:: PROBLEM REQUIREMENTS ::
Return the items word for word, starting at their first line and ending after the line that contains "104: (421, 387)", with both lines included.

:: ENTRIES SHOWN ::
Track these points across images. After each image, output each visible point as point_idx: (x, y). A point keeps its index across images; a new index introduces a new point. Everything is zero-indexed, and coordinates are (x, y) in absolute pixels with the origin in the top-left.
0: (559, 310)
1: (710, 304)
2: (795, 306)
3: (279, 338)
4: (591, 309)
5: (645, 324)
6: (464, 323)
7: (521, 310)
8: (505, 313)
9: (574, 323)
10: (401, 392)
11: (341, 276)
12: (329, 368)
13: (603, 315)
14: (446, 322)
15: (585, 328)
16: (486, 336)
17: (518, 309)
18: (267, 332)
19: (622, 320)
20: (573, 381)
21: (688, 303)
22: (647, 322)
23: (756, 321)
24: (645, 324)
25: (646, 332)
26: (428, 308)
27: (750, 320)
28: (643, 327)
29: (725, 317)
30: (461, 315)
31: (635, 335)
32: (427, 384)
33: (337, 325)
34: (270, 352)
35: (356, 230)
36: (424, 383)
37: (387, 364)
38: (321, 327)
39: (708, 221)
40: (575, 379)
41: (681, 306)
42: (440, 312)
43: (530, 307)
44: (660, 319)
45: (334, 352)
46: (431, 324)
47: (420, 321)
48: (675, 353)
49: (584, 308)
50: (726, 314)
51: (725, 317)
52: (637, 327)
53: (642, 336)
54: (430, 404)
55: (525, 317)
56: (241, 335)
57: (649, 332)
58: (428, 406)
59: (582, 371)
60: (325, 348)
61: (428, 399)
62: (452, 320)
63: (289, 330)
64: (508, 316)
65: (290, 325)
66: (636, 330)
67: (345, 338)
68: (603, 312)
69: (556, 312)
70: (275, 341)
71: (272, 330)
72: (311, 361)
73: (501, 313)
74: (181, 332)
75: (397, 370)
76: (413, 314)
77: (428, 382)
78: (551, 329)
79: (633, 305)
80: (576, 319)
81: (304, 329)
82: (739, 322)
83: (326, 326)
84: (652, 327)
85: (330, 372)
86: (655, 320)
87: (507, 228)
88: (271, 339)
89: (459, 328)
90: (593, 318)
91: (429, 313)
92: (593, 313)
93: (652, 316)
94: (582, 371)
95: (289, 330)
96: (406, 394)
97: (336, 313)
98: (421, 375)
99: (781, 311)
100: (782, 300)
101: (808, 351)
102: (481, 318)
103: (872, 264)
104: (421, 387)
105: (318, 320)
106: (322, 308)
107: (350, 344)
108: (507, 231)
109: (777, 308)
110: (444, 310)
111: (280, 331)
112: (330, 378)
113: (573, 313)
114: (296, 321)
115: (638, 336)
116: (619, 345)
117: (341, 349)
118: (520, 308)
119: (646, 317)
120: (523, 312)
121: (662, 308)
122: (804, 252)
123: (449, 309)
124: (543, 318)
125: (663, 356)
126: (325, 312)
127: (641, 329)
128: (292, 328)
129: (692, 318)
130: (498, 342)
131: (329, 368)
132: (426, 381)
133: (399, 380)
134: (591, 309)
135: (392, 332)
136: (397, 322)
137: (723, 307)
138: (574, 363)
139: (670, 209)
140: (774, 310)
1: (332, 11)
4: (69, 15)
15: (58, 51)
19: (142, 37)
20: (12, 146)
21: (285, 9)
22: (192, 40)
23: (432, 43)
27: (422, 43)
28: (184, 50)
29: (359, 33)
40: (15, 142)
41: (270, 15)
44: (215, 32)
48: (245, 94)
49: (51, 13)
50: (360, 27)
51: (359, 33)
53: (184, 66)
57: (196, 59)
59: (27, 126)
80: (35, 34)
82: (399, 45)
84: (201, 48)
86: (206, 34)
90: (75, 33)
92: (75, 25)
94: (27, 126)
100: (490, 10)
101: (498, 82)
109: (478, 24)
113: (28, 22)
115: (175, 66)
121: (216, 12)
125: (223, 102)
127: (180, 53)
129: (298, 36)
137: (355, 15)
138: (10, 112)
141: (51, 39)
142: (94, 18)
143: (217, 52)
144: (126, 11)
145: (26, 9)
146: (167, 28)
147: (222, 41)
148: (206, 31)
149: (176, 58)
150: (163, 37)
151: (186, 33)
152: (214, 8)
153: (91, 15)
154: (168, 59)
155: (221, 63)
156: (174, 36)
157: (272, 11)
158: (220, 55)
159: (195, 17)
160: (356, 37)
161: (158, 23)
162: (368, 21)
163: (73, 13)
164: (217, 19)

:: COMPLETE RESPONSE ::
Track these points across images. After each image, output each visible point as point_idx: (x, y). A point keeps its index across images; a new index introduces a new point. Everything is zero-indexed, and coordinates are (x, y) in absolute pixels with the origin in the top-left.
0: (559, 310)
1: (710, 304)
2: (795, 306)
3: (279, 338)
4: (591, 309)
5: (645, 324)
6: (464, 323)
7: (521, 310)
8: (505, 313)
9: (574, 323)
10: (401, 392)
11: (341, 276)
12: (329, 368)
13: (603, 315)
14: (446, 322)
15: (585, 328)
16: (486, 336)
17: (518, 309)
18: (267, 332)
19: (622, 320)
20: (573, 381)
21: (688, 303)
22: (647, 322)
23: (756, 321)
24: (645, 324)
25: (646, 332)
26: (428, 308)
27: (750, 320)
28: (643, 327)
29: (725, 317)
30: (461, 315)
31: (635, 335)
32: (427, 384)
33: (337, 325)
34: (270, 352)
35: (356, 230)
36: (424, 383)
37: (387, 364)
38: (321, 327)
39: (708, 221)
40: (575, 379)
41: (681, 306)
42: (440, 312)
43: (530, 307)
44: (660, 319)
45: (334, 352)
46: (431, 324)
47: (420, 321)
48: (675, 353)
49: (584, 308)
50: (726, 314)
51: (725, 317)
52: (637, 327)
53: (642, 336)
54: (430, 404)
55: (525, 317)
56: (241, 335)
57: (649, 332)
58: (428, 406)
59: (582, 371)
60: (325, 348)
61: (428, 399)
62: (452, 320)
63: (289, 330)
64: (508, 316)
65: (290, 325)
66: (636, 330)
67: (345, 338)
68: (603, 312)
69: (556, 312)
70: (275, 341)
71: (272, 330)
72: (311, 361)
73: (501, 313)
74: (181, 332)
75: (397, 370)
76: (413, 314)
77: (428, 382)
78: (551, 329)
79: (633, 305)
80: (576, 319)
81: (304, 329)
82: (739, 322)
83: (326, 326)
84: (652, 327)
85: (330, 372)
86: (655, 320)
87: (507, 228)
88: (271, 339)
89: (459, 328)
90: (593, 318)
91: (429, 313)
92: (593, 313)
93: (652, 316)
94: (582, 371)
95: (289, 330)
96: (406, 394)
97: (336, 313)
98: (421, 375)
99: (781, 311)
100: (782, 300)
101: (808, 351)
102: (481, 318)
103: (872, 264)
104: (421, 387)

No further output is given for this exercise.